Problem | Can you find each line in the material below that contains the word "dress" and copy it out in full? Case counts.

★ ★ ★ ★ ★ ★ ★

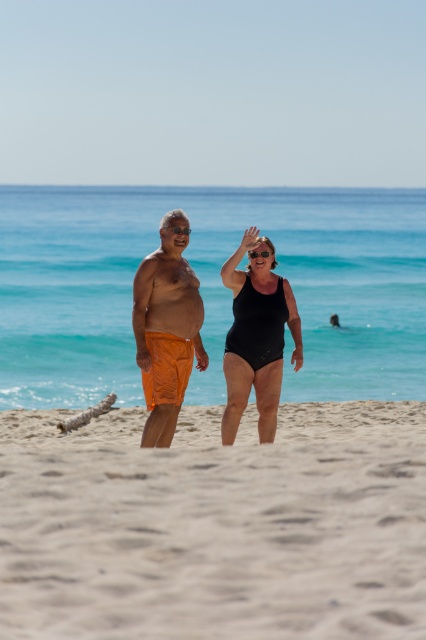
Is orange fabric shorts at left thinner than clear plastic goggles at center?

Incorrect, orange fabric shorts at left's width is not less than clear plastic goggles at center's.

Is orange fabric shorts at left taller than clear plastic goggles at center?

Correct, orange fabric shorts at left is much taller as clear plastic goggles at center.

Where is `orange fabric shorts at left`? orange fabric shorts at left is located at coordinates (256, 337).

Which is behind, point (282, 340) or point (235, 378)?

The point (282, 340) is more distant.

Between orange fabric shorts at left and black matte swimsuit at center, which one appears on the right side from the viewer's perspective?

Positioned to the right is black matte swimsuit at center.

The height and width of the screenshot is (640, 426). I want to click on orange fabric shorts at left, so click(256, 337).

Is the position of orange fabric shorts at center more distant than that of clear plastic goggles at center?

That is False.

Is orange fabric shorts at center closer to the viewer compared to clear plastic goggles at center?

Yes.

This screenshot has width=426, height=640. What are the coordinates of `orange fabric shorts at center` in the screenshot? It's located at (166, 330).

★ ★ ★ ★ ★ ★ ★

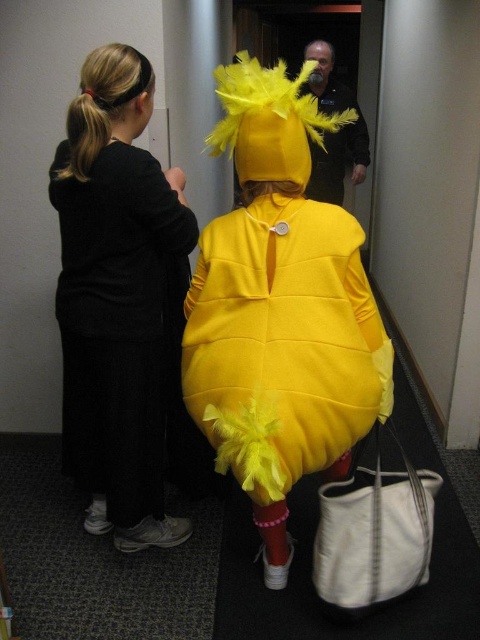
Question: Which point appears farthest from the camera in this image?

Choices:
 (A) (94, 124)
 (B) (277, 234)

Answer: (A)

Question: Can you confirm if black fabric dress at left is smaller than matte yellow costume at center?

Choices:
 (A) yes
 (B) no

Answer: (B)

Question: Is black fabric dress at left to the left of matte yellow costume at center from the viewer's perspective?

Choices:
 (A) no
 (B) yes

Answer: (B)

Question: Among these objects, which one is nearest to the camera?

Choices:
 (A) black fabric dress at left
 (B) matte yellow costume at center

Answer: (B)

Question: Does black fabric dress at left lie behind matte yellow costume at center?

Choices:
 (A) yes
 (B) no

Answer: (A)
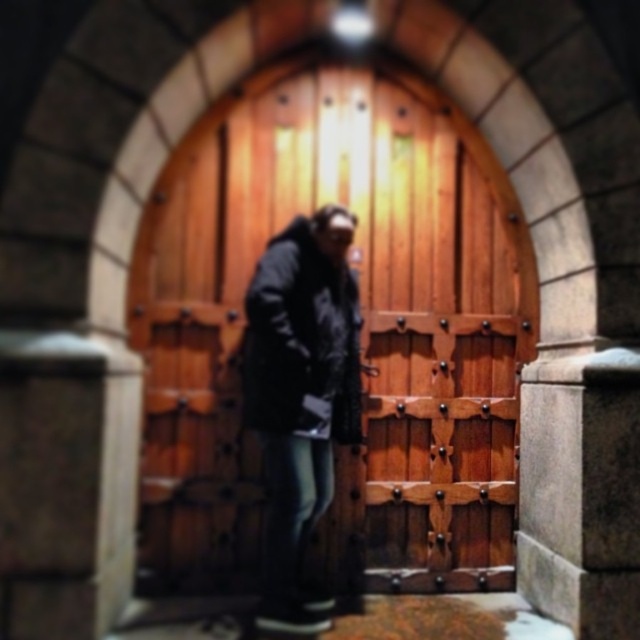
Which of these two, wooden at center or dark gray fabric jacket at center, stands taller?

★ ★ ★ ★ ★ ★ ★

Answer for this exercise |
Question: Can you confirm if black fabric dress at left is smaller than matte yellow costume at center?
Question: Is black fabric dress at left to the left of matte yellow costume at center from the viewer's perspective?
 (A) black fabric dress at left
Question: Does black fabric dress at left lie behind matte yellow costume at center?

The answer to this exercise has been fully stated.